Exercise description: All of the listing should be returned as written, apart from any picture in it.

Raw data:
_ _ _ _
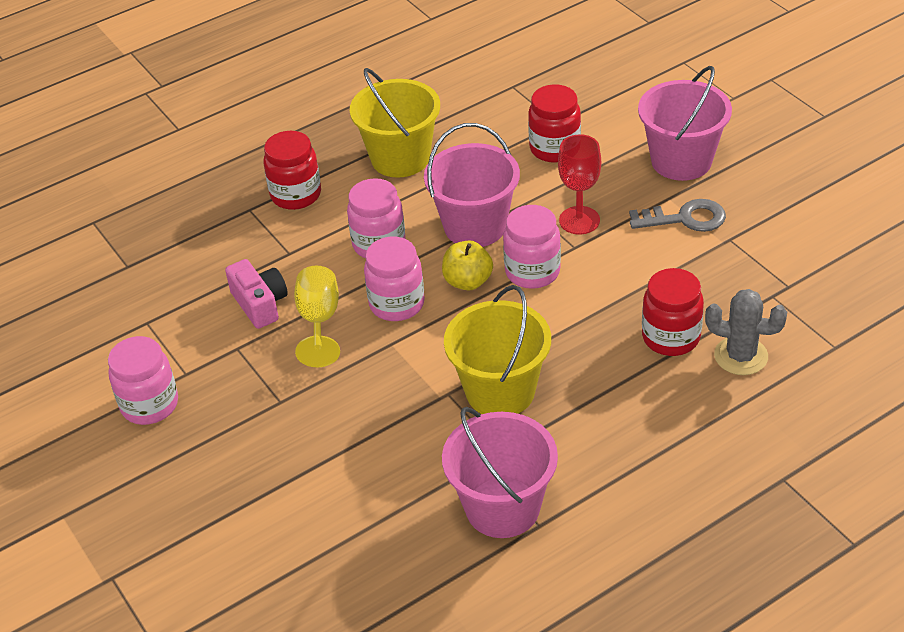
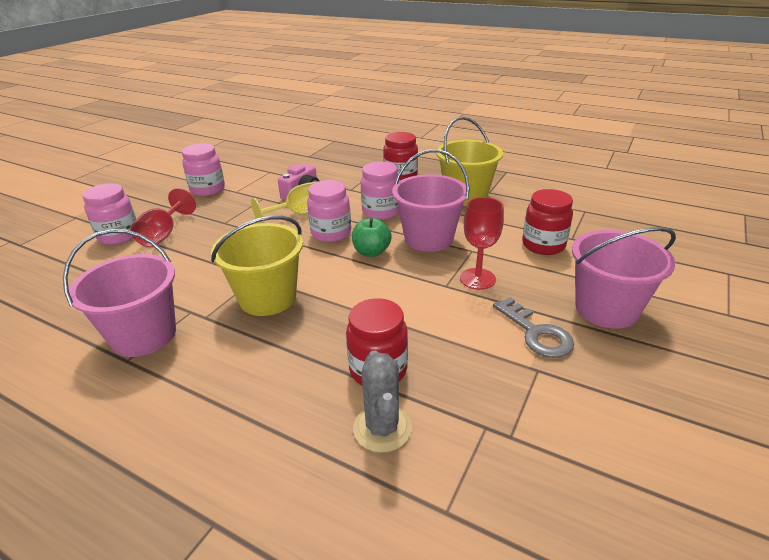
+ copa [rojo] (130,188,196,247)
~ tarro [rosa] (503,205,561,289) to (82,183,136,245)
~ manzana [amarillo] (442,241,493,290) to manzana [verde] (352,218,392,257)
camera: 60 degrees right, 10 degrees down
_ _ _ _
Completed task:
+ copa [rojo] (130,188,196,247)
~ tarro [rosa] (503,205,561,289) to (82,183,136,245)
~ manzana [amarillo] (442,241,493,290) to manzana [verde] (352,218,392,257)
camera: 60 degrees right, 10 degrees down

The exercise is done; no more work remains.